YOUR GOAL — Find every line below where the word "none" occurs, then give how many you found and nothing else.

STORED DATA —

┌──

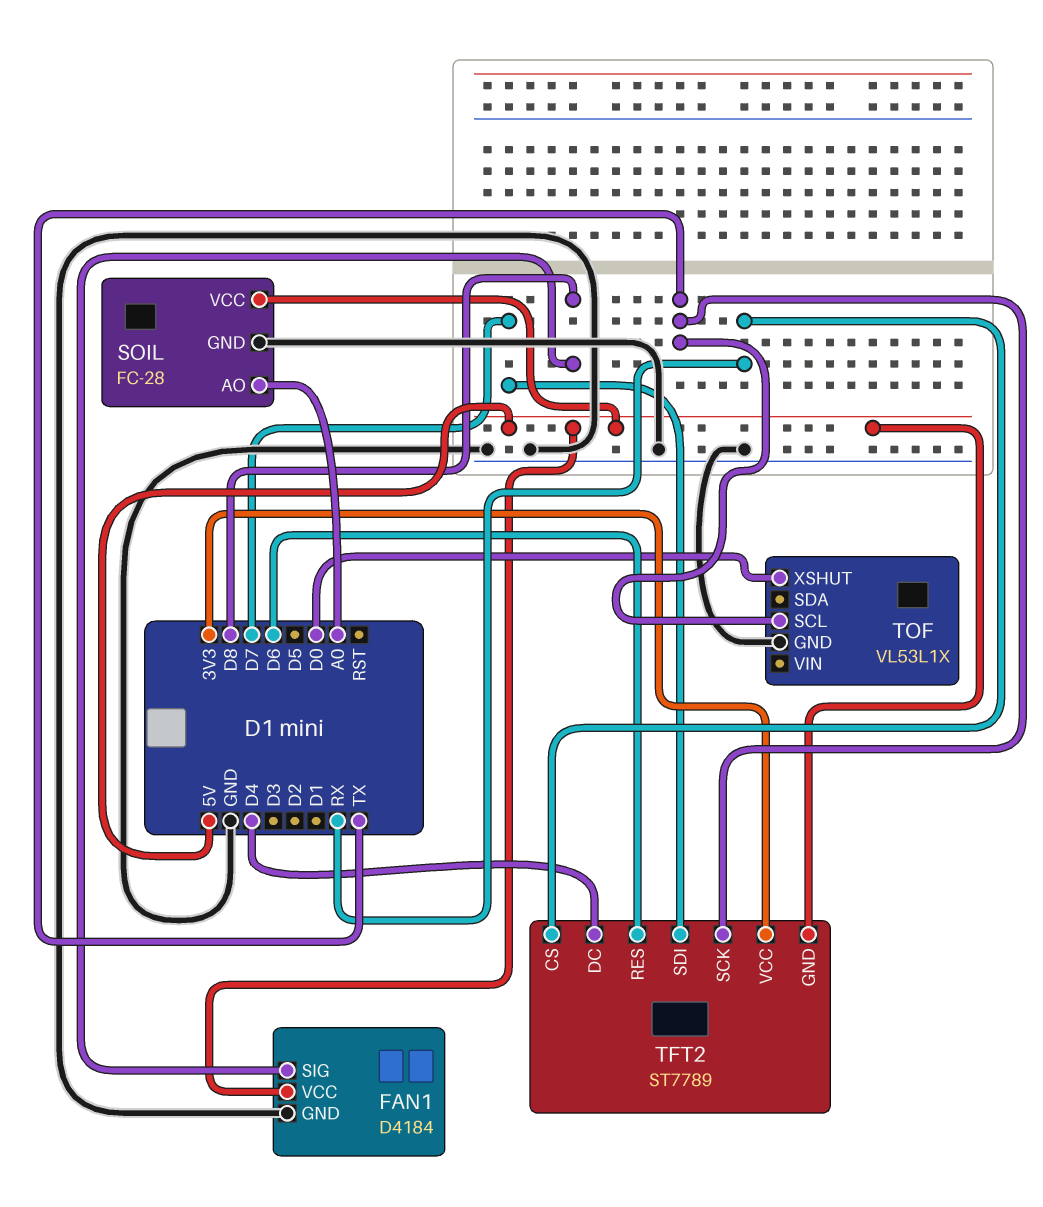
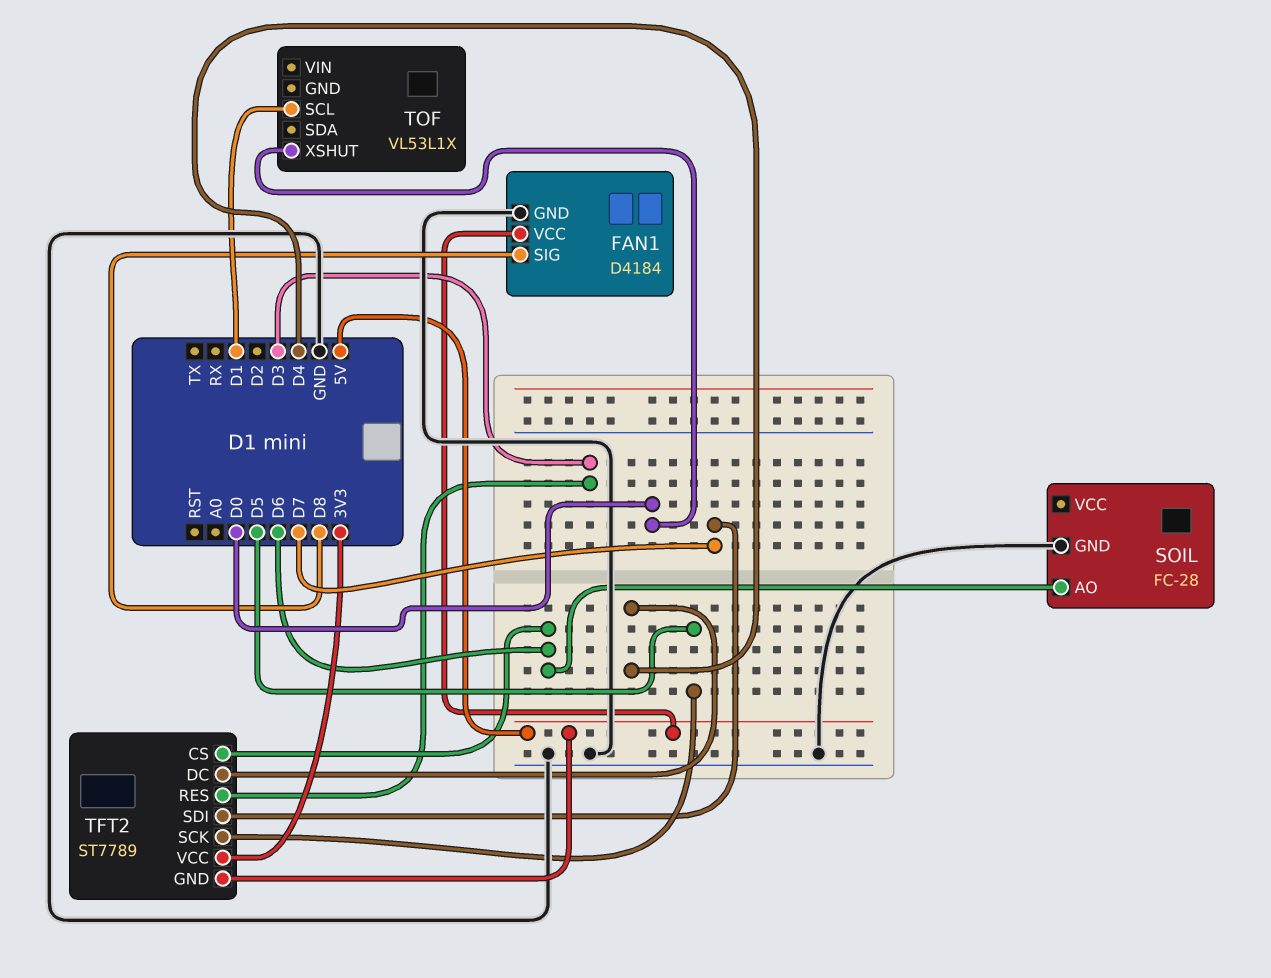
SOIL pin AO: A0 -> D6
SOIL pin VCC: 5V -> none
TFT2 pin CS: RX -> D6
TFT2 pin RES: D6 -> D3
TFT2 pin SCK: TX -> D5
TOF pin GND: GND -> none
TOF pin SCL: TX -> D1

└──

WRITTEN ANSWER — 2